## Input records
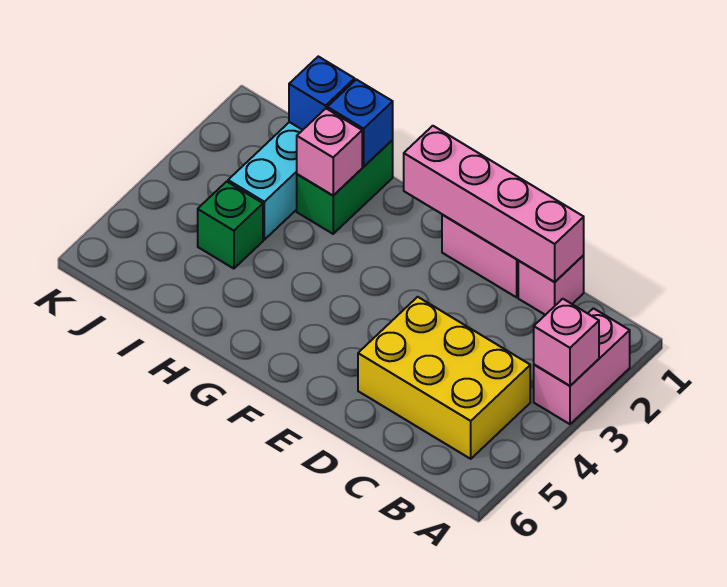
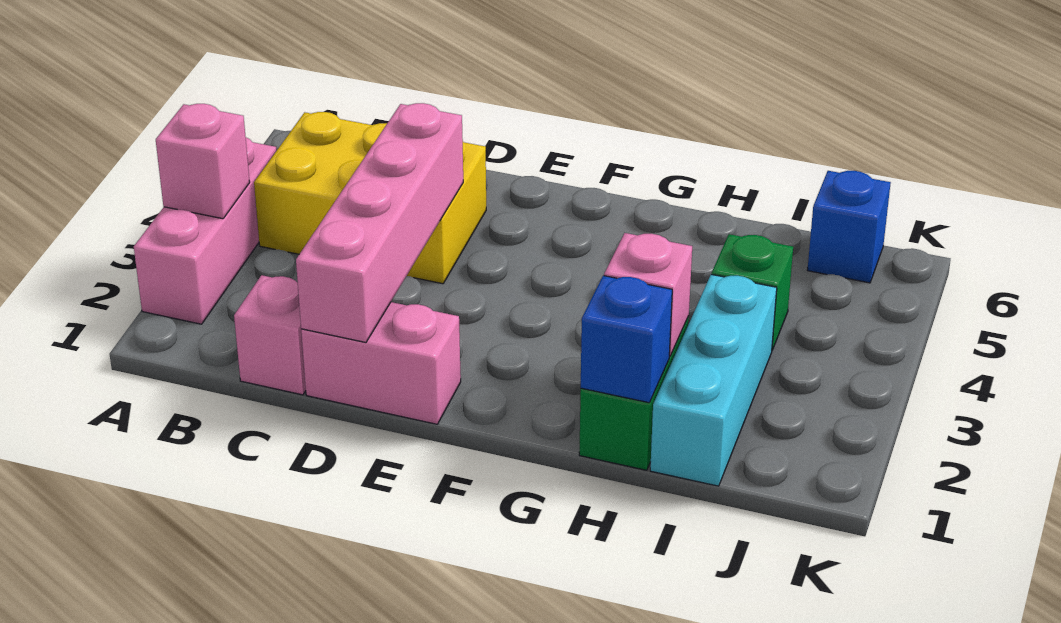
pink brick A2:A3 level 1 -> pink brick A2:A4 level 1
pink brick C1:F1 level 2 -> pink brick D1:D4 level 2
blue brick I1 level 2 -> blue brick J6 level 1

--

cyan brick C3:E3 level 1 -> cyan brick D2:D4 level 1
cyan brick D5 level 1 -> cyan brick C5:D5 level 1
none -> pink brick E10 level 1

## What the exercise asks
Each line that contains the string "cyan" should be copied from the data above.

## Exercise answer
cyan brick C3:E3 level 1 -> cyan brick D2:D4 level 1
cyan brick D5 level 1 -> cyan brick C5:D5 level 1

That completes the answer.